● Exercise goal:
Copy out each line of the data below in which the string "NAND" appears.

● Data records:
══════

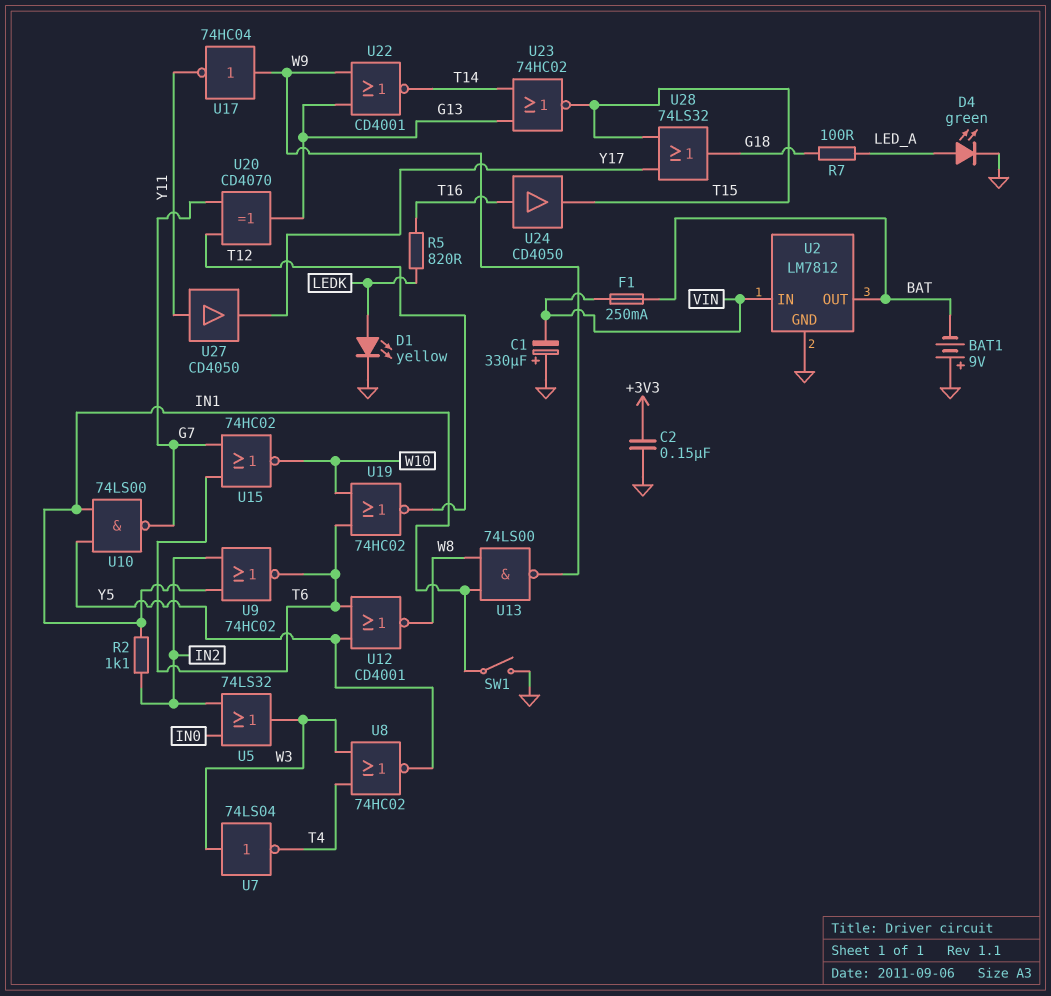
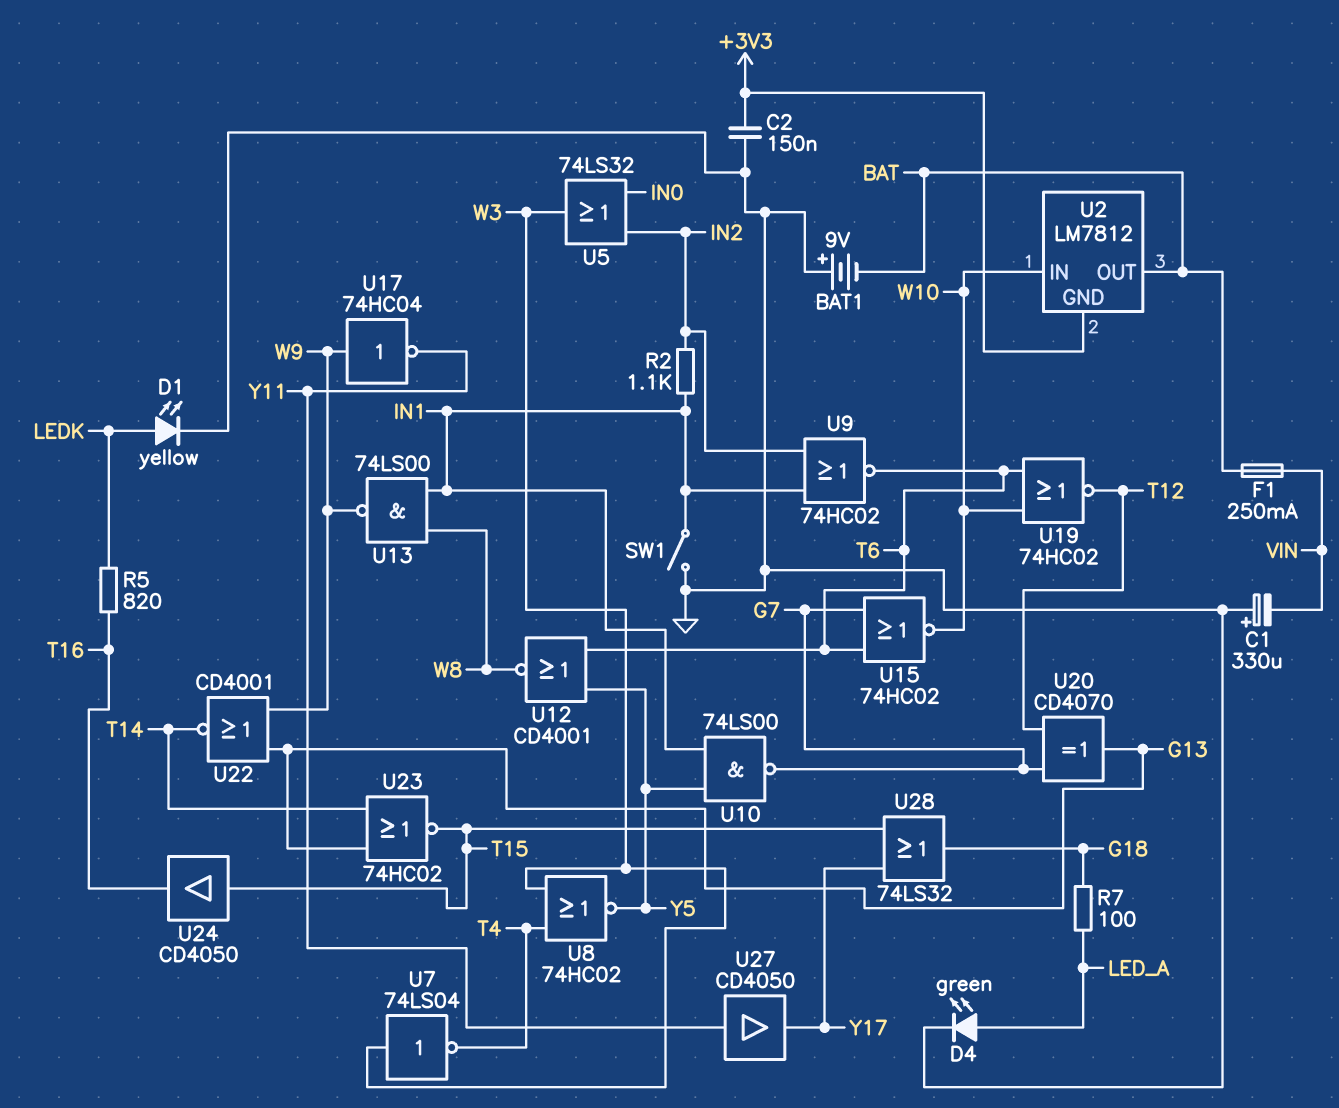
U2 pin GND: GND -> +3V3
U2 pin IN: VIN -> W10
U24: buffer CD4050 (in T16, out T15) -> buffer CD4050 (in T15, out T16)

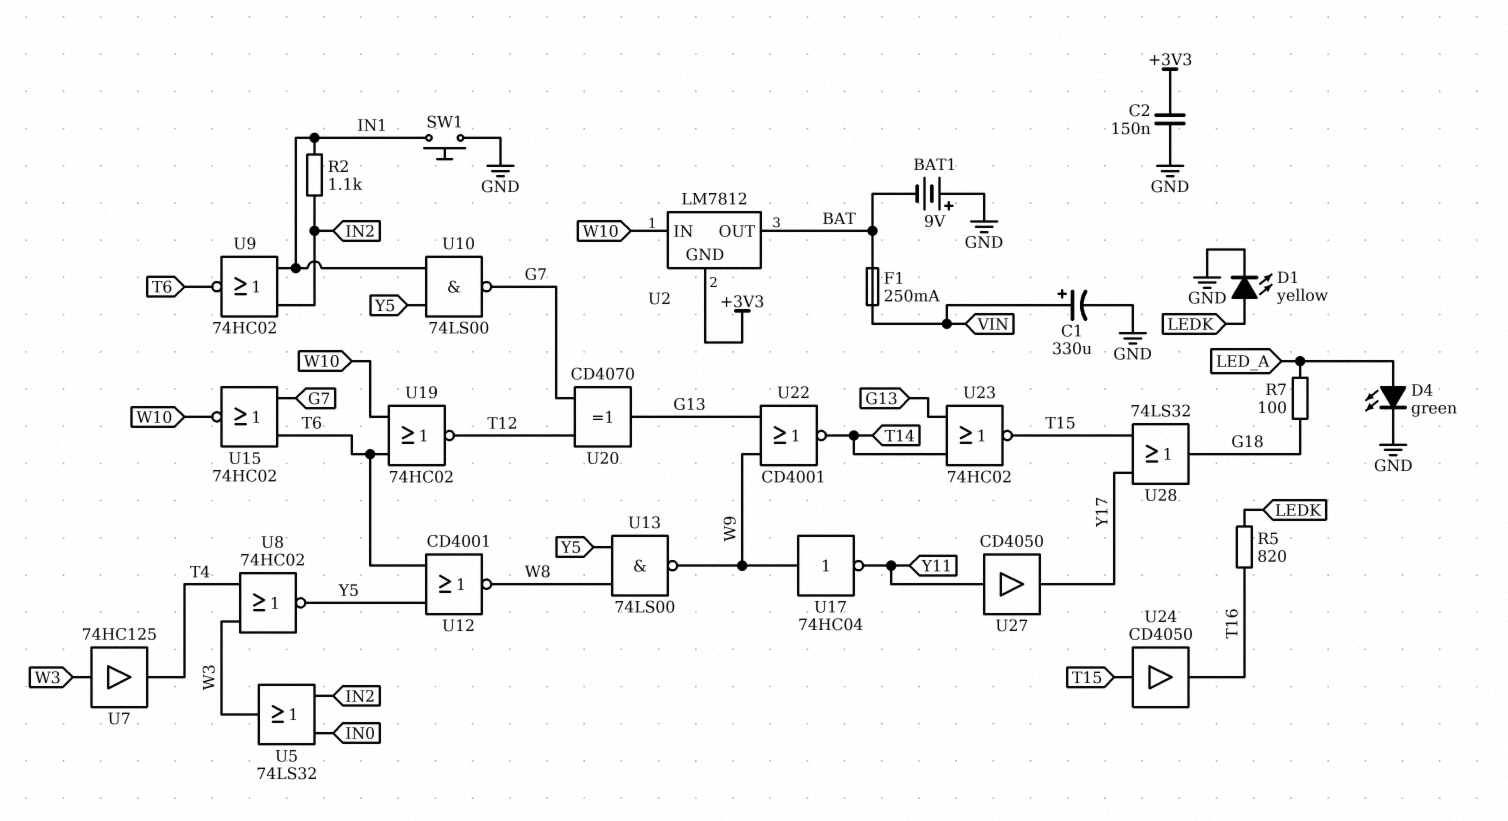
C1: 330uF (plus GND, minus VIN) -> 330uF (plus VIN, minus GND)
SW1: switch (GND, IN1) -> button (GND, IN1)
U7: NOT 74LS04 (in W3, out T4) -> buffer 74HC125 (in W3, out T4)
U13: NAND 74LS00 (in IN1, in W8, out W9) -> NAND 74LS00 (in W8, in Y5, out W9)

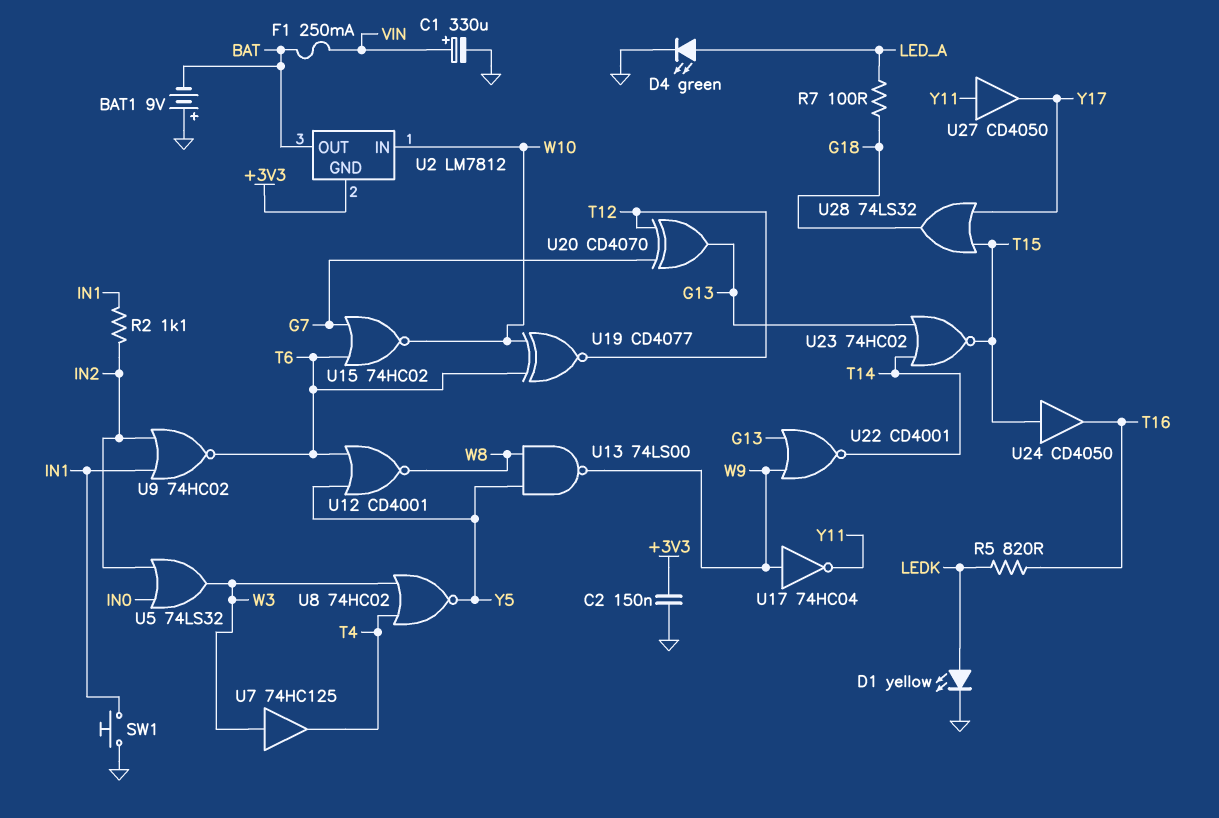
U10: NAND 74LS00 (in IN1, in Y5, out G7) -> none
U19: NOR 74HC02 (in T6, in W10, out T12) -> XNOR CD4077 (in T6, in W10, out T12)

══════

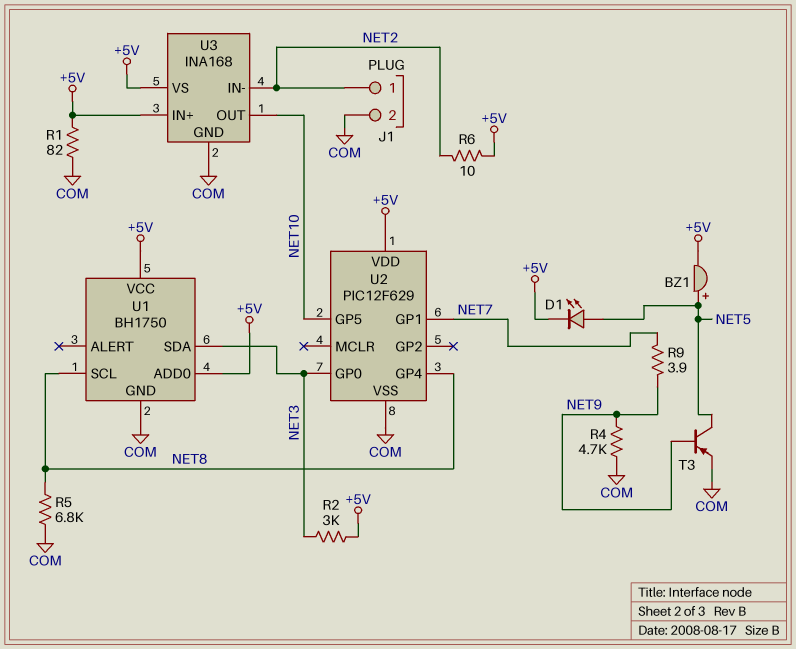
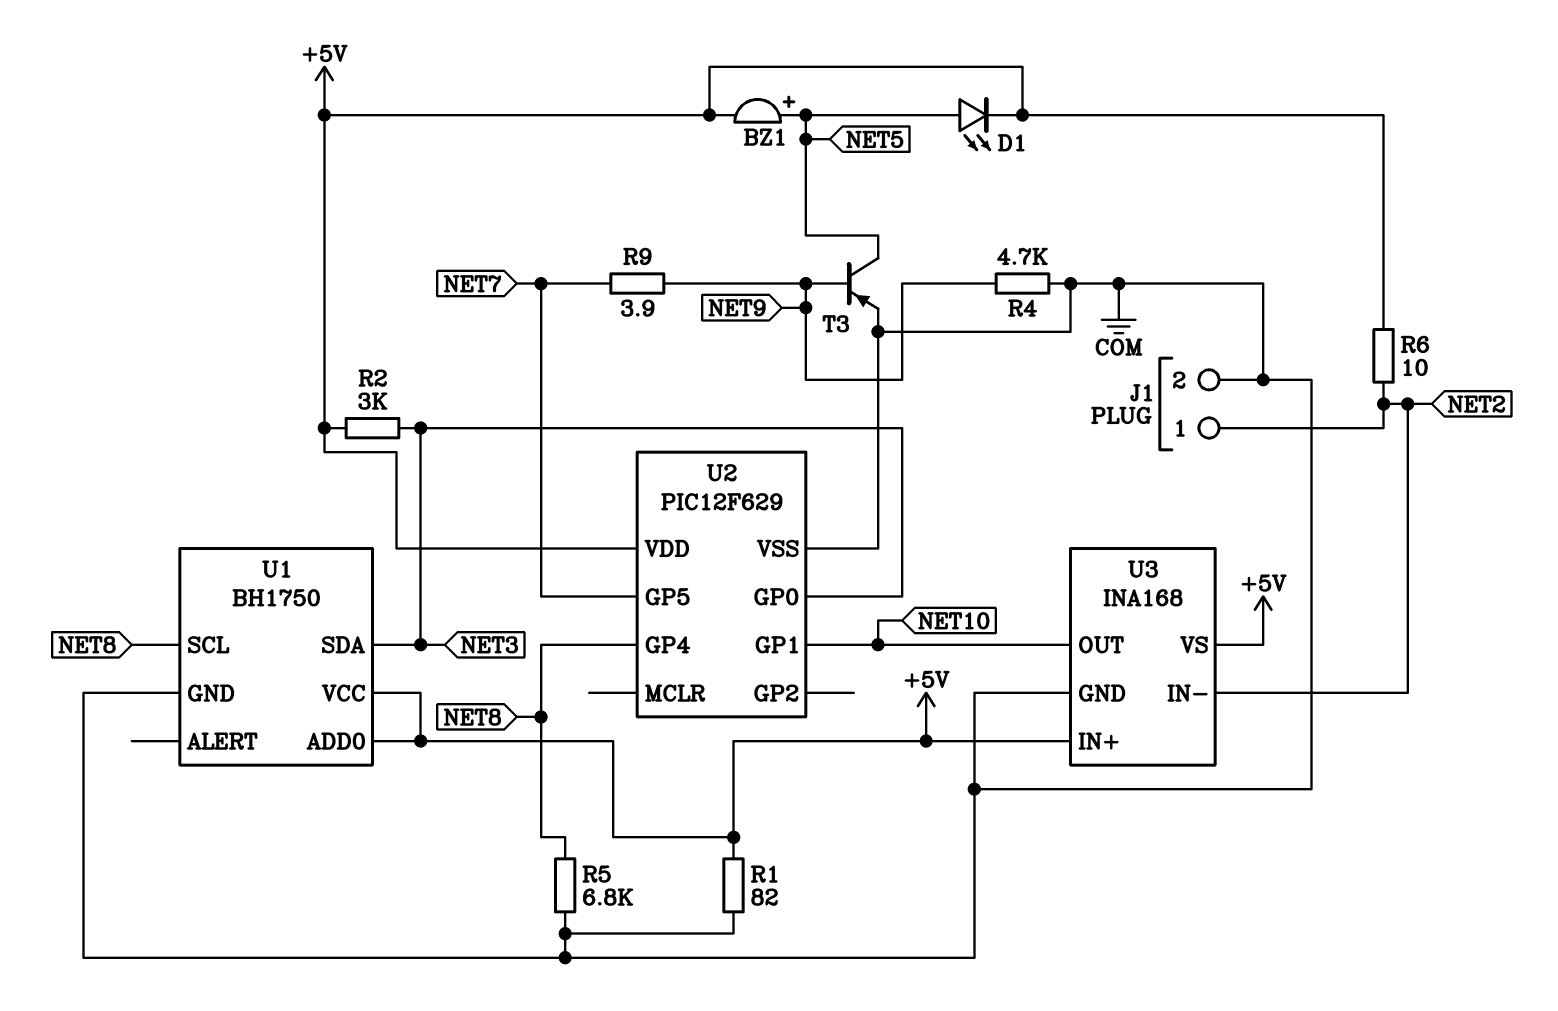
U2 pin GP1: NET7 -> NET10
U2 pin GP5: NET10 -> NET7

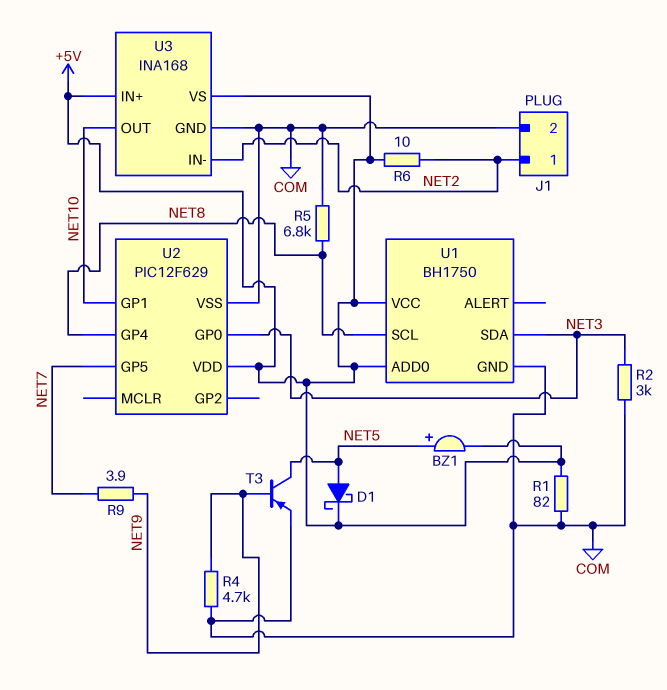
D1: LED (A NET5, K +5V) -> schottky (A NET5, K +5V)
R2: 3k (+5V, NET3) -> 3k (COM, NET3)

══════

● Your response:
U13: NAND 74LS00 (in IN1, in W8, out W9) -> NAND 74LS00 (in W8, in Y5, out W9)
U10: NAND 74LS00 (in IN1, in Y5, out G7) -> none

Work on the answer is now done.